▶ Material provided

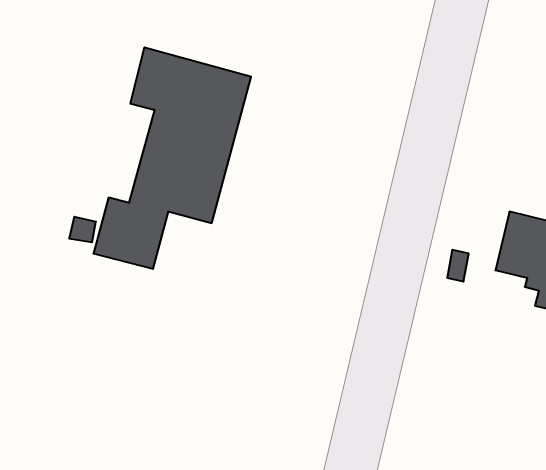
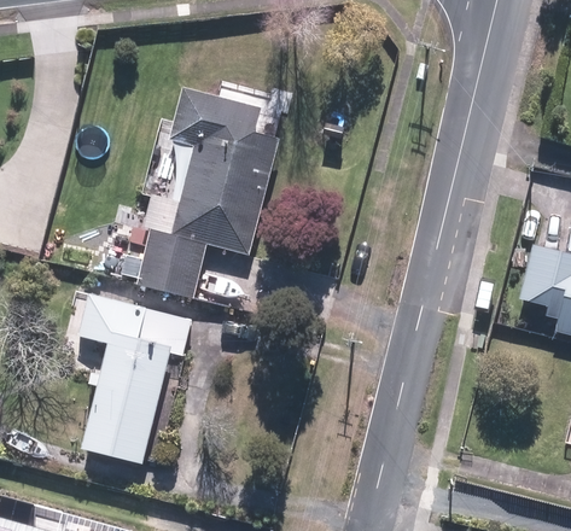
building: none -> [77,293,190,463]

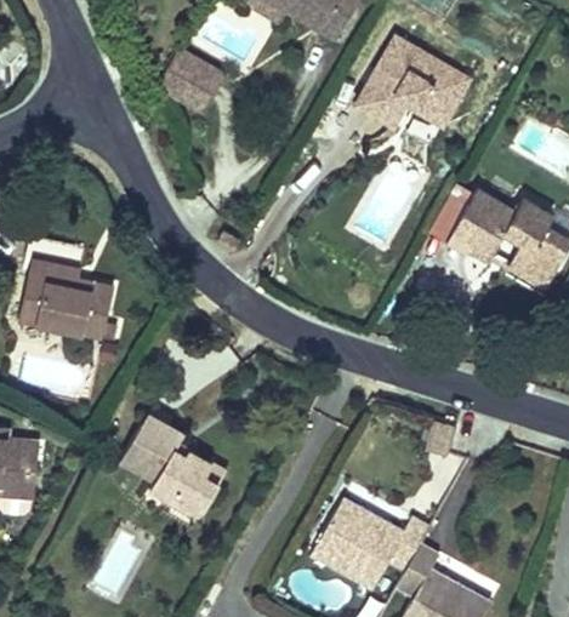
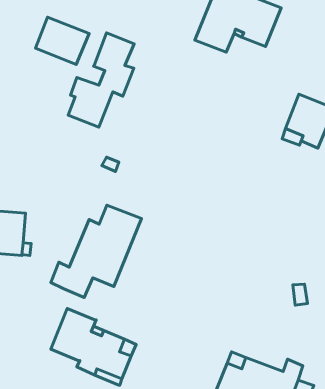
building: none -> [68,33,134,127]
building: none -> [51,205,142,297]

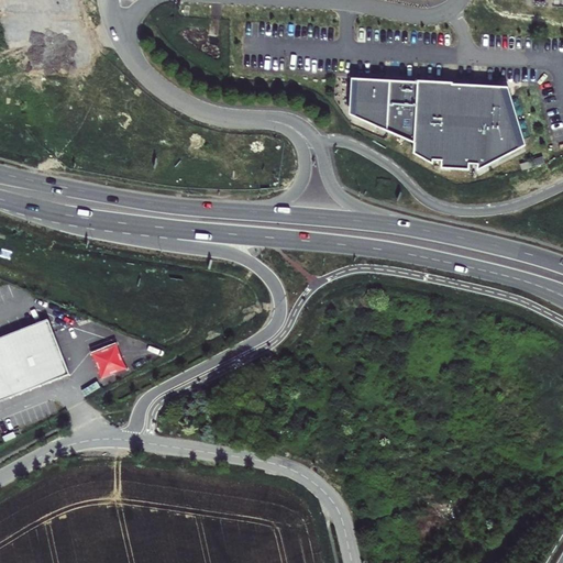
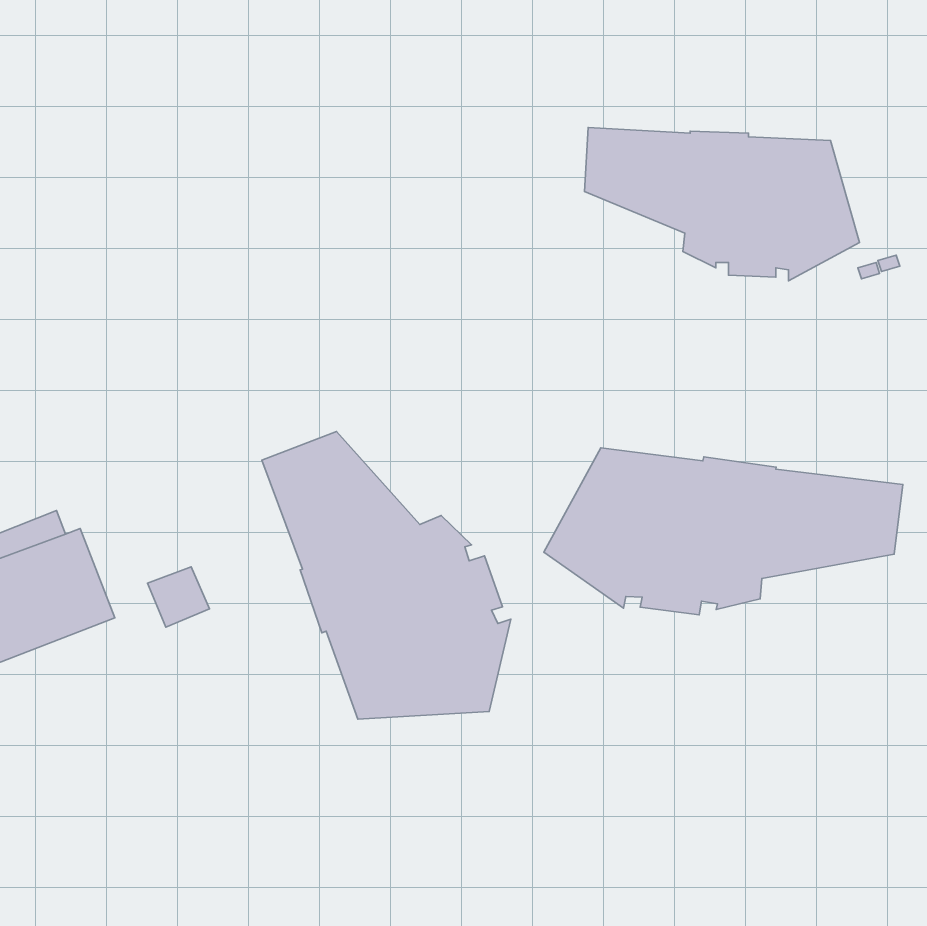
building: none -> [262,431,511,719]
building: none -> [544,448,903,615]

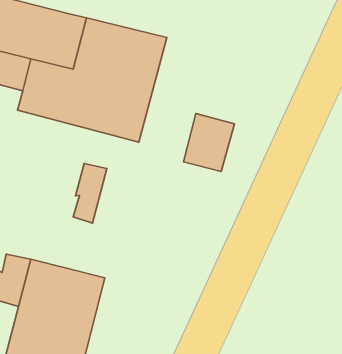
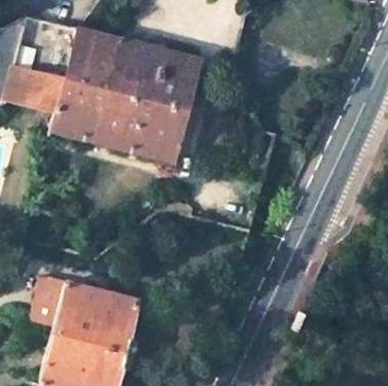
building: [184,114,235,171] -> none
building: [73,164,107,223] -> none

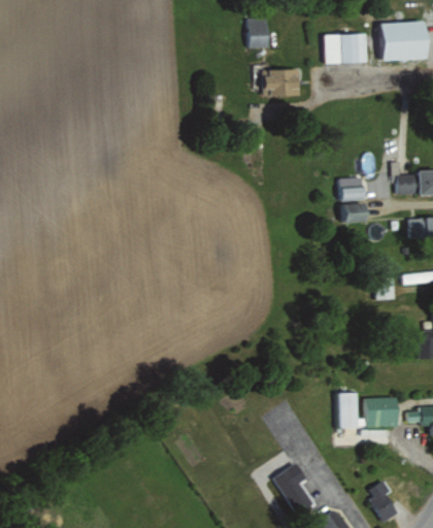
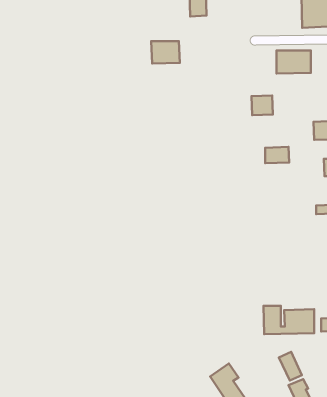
building: [322,35,363,63] -> [277,50,311,74]
building: [266,69,300,96] -> [151,41,180,64]
building: [338,176,364,200] -> [251,95,273,115]
building: none -> [279,352,302,381]

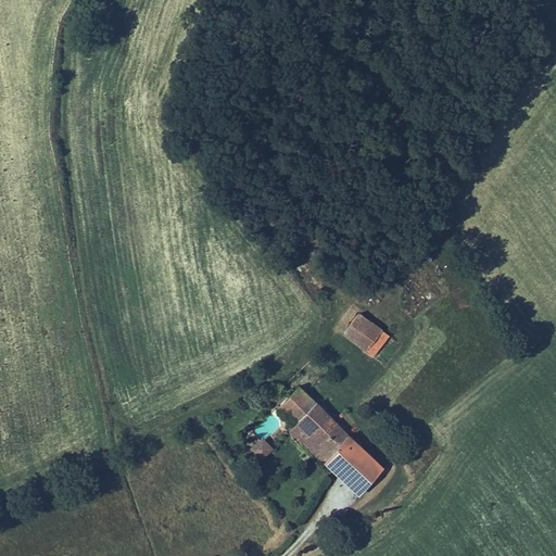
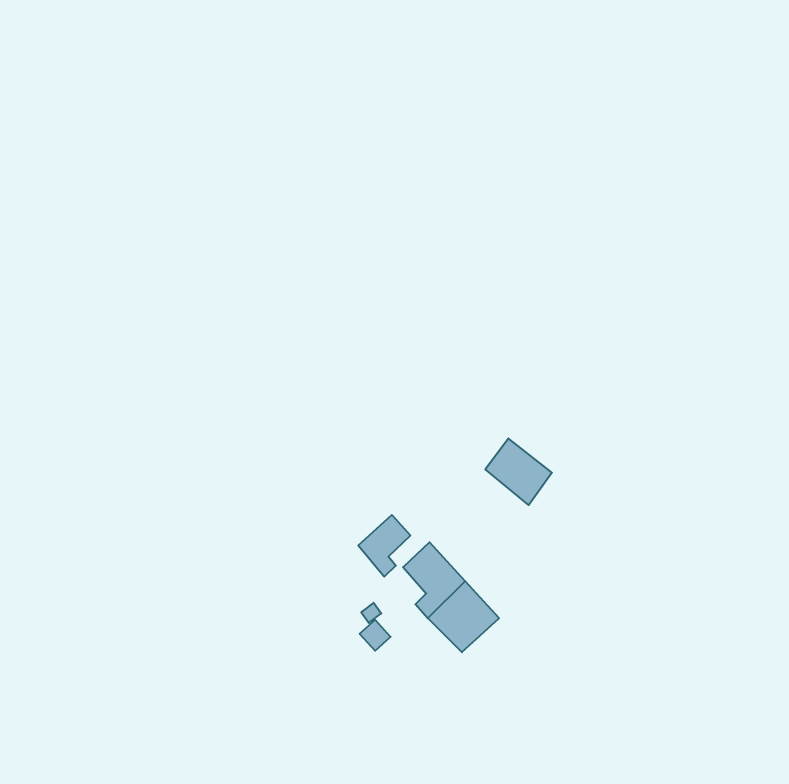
building: none -> [358,515,410,577]
building: [326,439,383,496] -> none

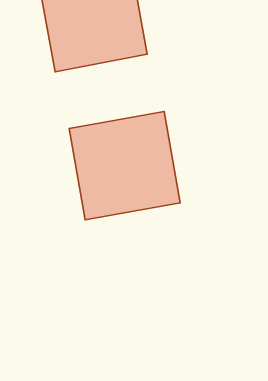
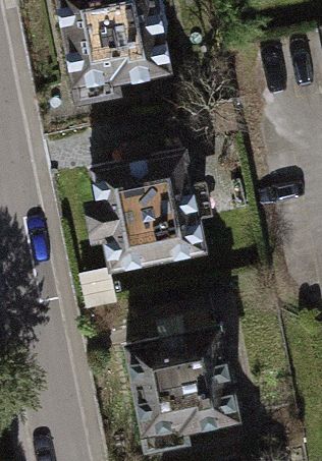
building: none -> [128,322,240,429]

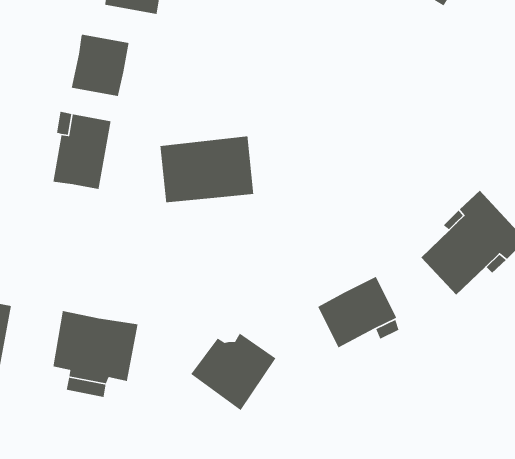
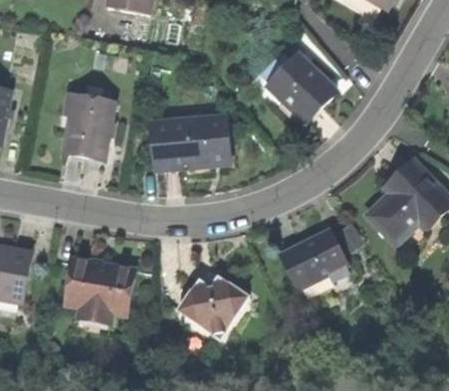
building: [71,34,129,97] -> none
building: none -> [267,53,335,120]

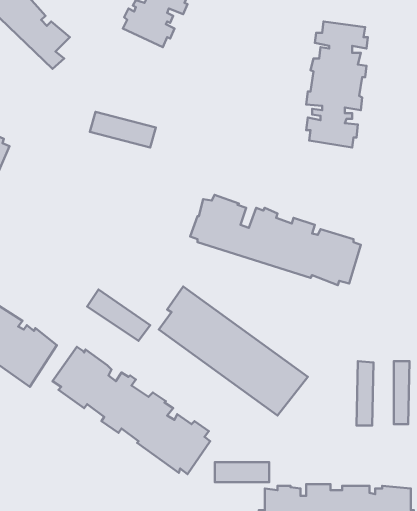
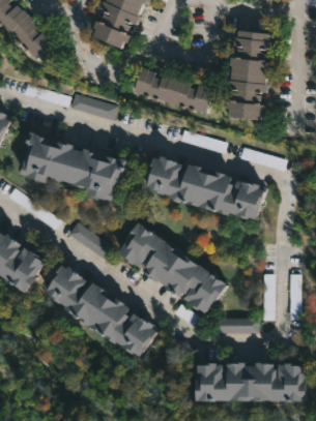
building: none -> [133,66,212,113]
building: none -> [21,131,125,200]
building: [215,462,269,482] -> [219,320,258,334]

▶ What is needed
Exact copy, pictures excluded: repeat the lines from the top of the material through the line with "building: [322,35,363,63] -> [277,50,311,74]".

▶ Exercise output
building: none -> [77,293,190,463]

building: none -> [68,33,134,127]
building: none -> [51,205,142,297]

building: none -> [262,431,511,719]
building: none -> [544,448,903,615]

building: [184,114,235,171] -> none
building: [73,164,107,223] -> none

building: [322,35,363,63] -> [277,50,311,74]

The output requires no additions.